Instructions for the task: Where a line holds the word "yellow", copy it from the records.

The data:
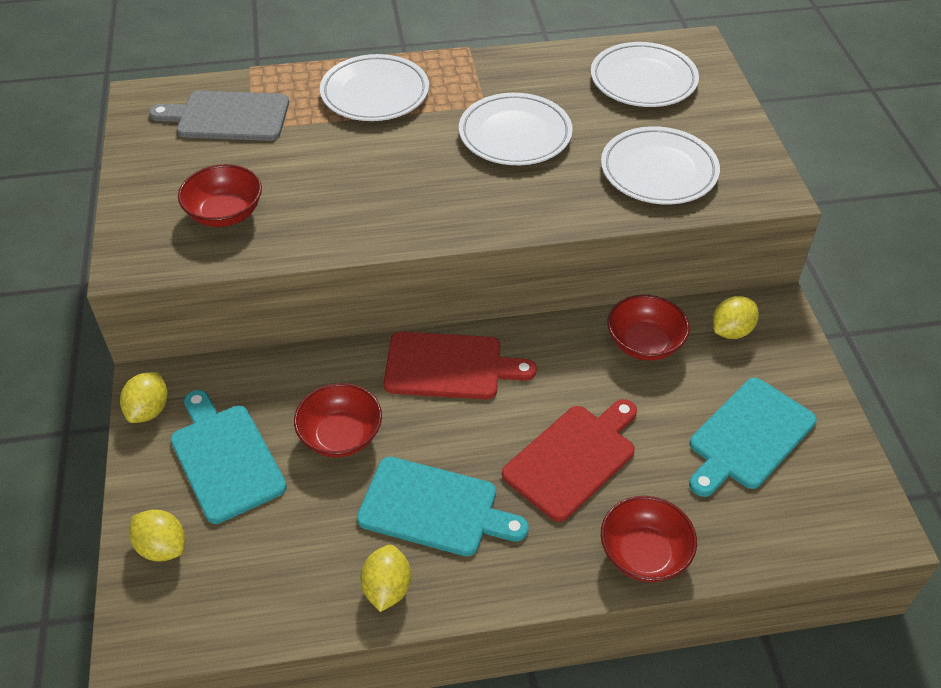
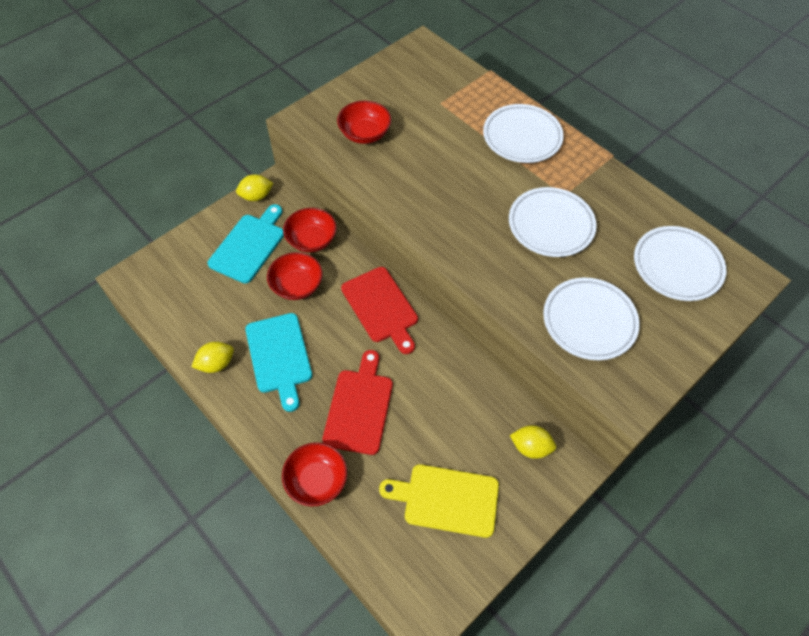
camera: 55 degrees right, 10 degrees up
(162, 547) = (182, 255): yellow lemon -> none
(228, 116) = (440, 87): grey cutting board -> none
(573, 458) = (359, 407): red cutting board -> red cutting board turned 90 degrees counterclockwise
(644, 343) = (479, 400): red bowl -> red bowl (311, 240)
(748, 436) = (446, 499): turquoise cutting board -> yellow cutting board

Exercise result:
(162, 547) = (182, 255): yellow lemon -> none
(748, 436) = (446, 499): turquoise cutting board -> yellow cutting board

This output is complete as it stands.